## WHAT YOU ARE ASKED TO DO
Every entry that follows should be reproduced exactly.
━━━━━━━━━━━━━━━━
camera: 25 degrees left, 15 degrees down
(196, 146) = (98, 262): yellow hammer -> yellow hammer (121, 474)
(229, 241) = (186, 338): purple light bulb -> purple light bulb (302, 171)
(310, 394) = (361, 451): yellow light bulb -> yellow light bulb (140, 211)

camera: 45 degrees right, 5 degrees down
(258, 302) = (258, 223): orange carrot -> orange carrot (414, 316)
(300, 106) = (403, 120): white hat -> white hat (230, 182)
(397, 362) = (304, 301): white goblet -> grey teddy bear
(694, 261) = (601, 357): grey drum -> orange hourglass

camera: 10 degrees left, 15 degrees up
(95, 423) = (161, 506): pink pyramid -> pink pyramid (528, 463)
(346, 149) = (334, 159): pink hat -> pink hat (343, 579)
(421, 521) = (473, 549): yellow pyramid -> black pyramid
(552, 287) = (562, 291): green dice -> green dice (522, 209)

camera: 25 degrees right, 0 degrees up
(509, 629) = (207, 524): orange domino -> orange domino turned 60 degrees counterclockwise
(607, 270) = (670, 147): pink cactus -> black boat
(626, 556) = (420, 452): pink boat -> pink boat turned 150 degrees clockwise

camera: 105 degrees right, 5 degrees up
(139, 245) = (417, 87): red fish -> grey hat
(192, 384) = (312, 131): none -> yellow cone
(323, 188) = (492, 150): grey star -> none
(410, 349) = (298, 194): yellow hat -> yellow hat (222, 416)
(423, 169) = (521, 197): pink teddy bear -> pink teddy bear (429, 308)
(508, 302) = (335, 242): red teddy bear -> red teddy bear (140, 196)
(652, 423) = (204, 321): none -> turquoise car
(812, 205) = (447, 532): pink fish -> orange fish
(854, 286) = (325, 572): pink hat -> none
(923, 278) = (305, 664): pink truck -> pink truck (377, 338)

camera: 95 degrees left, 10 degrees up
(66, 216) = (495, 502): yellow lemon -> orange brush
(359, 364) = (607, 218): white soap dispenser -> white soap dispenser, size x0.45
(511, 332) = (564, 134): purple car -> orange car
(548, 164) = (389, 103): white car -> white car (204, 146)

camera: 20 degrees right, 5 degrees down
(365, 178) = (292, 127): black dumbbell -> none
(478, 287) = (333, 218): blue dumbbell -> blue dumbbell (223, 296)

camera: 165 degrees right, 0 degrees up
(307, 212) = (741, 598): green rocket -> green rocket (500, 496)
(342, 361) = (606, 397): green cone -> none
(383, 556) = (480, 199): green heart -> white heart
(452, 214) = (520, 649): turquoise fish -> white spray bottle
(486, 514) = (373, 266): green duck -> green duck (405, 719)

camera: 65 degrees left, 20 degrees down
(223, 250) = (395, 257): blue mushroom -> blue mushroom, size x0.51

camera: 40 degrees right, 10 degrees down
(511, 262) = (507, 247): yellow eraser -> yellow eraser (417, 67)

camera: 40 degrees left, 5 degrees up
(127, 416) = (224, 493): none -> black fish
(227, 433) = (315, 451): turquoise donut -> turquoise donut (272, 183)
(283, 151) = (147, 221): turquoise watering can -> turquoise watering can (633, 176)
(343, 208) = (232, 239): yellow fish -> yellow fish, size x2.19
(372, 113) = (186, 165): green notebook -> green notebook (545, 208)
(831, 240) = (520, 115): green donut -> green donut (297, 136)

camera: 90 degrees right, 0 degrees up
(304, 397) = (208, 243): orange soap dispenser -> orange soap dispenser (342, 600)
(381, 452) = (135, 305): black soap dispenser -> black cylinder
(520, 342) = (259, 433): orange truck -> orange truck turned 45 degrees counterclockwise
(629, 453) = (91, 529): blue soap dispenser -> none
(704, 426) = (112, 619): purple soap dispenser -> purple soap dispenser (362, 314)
━━━━━━━━━━━━━━━━
## TASK ANSWER
camera: 25 degrees left, 15 degrees down
(196, 146) = (98, 262): yellow hammer -> yellow hammer (121, 474)
(229, 241) = (186, 338): purple light bulb -> purple light bulb (302, 171)
(310, 394) = (361, 451): yellow light bulb -> yellow light bulb (140, 211)

camera: 45 degrees right, 5 degrees down
(258, 302) = (258, 223): orange carrot -> orange carrot (414, 316)
(300, 106) = (403, 120): white hat -> white hat (230, 182)
(397, 362) = (304, 301): white goblet -> grey teddy bear
(694, 261) = (601, 357): grey drum -> orange hourglass

camera: 10 degrees left, 15 degrees up
(95, 423) = (161, 506): pink pyramid -> pink pyramid (528, 463)
(346, 149) = (334, 159): pink hat -> pink hat (343, 579)
(421, 521) = (473, 549): yellow pyramid -> black pyramid
(552, 287) = (562, 291): green dice -> green dice (522, 209)

camera: 25 degrees right, 0 degrees up
(509, 629) = (207, 524): orange domino -> orange domino turned 60 degrees counterclockwise
(607, 270) = (670, 147): pink cactus -> black boat
(626, 556) = (420, 452): pink boat -> pink boat turned 150 degrees clockwise

camera: 105 degrees right, 5 degrees up
(139, 245) = (417, 87): red fish -> grey hat
(192, 384) = (312, 131): none -> yellow cone
(323, 188) = (492, 150): grey star -> none
(410, 349) = (298, 194): yellow hat -> yellow hat (222, 416)
(423, 169) = (521, 197): pink teddy bear -> pink teddy bear (429, 308)
(508, 302) = (335, 242): red teddy bear -> red teddy bear (140, 196)
(652, 423) = (204, 321): none -> turquoise car
(812, 205) = (447, 532): pink fish -> orange fish
(854, 286) = (325, 572): pink hat -> none
(923, 278) = (305, 664): pink truck -> pink truck (377, 338)

camera: 95 degrees left, 10 degrees up
(66, 216) = (495, 502): yellow lemon -> orange brush
(359, 364) = (607, 218): white soap dispenser -> white soap dispenser, size x0.45
(511, 332) = (564, 134): purple car -> orange car
(548, 164) = (389, 103): white car -> white car (204, 146)

camera: 20 degrees right, 5 degrees down
(365, 178) = (292, 127): black dumbbell -> none
(478, 287) = (333, 218): blue dumbbell -> blue dumbbell (223, 296)

camera: 165 degrees right, 0 degrees up
(307, 212) = (741, 598): green rocket -> green rocket (500, 496)
(342, 361) = (606, 397): green cone -> none
(383, 556) = (480, 199): green heart -> white heart
(452, 214) = (520, 649): turquoise fish -> white spray bottle
(486, 514) = (373, 266): green duck -> green duck (405, 719)

camera: 65 degrees left, 20 degrees down
(223, 250) = (395, 257): blue mushroom -> blue mushroom, size x0.51

camera: 40 degrees right, 10 degrees down
(511, 262) = (507, 247): yellow eraser -> yellow eraser (417, 67)

camera: 40 degrees left, 5 degrees up
(127, 416) = (224, 493): none -> black fish
(227, 433) = (315, 451): turquoise donut -> turquoise donut (272, 183)
(283, 151) = (147, 221): turquoise watering can -> turquoise watering can (633, 176)
(343, 208) = (232, 239): yellow fish -> yellow fish, size x2.19
(372, 113) = (186, 165): green notebook -> green notebook (545, 208)
(831, 240) = (520, 115): green donut -> green donut (297, 136)

camera: 90 degrees right, 0 degrees up
(304, 397) = (208, 243): orange soap dispenser -> orange soap dispenser (342, 600)
(381, 452) = (135, 305): black soap dispenser -> black cylinder
(520, 342) = (259, 433): orange truck -> orange truck turned 45 degrees counterclockwise
(629, 453) = (91, 529): blue soap dispenser -> none
(704, 426) = (112, 619): purple soap dispenser -> purple soap dispenser (362, 314)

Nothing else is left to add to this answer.